◆ **Data shown**:
##########
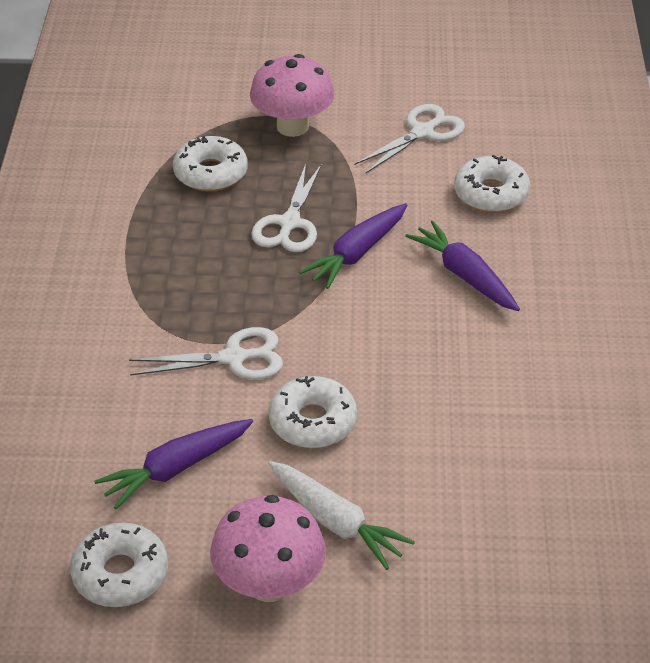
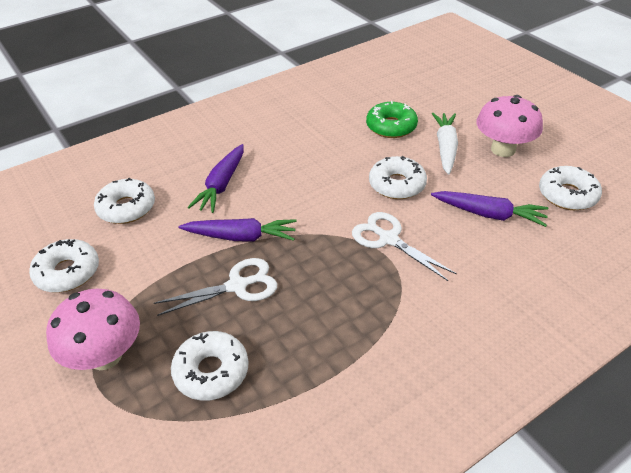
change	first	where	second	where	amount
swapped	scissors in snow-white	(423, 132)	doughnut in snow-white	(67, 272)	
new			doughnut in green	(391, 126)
##########
◆ **Exercise instructions**: Copy, from the material above, each line in which the string "doughnut" occurs.

◆ **Expected answer**:
swapped	scissors in snow-white	(423, 132)	doughnut in snow-white	(67, 272)	
new			doughnut in green	(391, 126)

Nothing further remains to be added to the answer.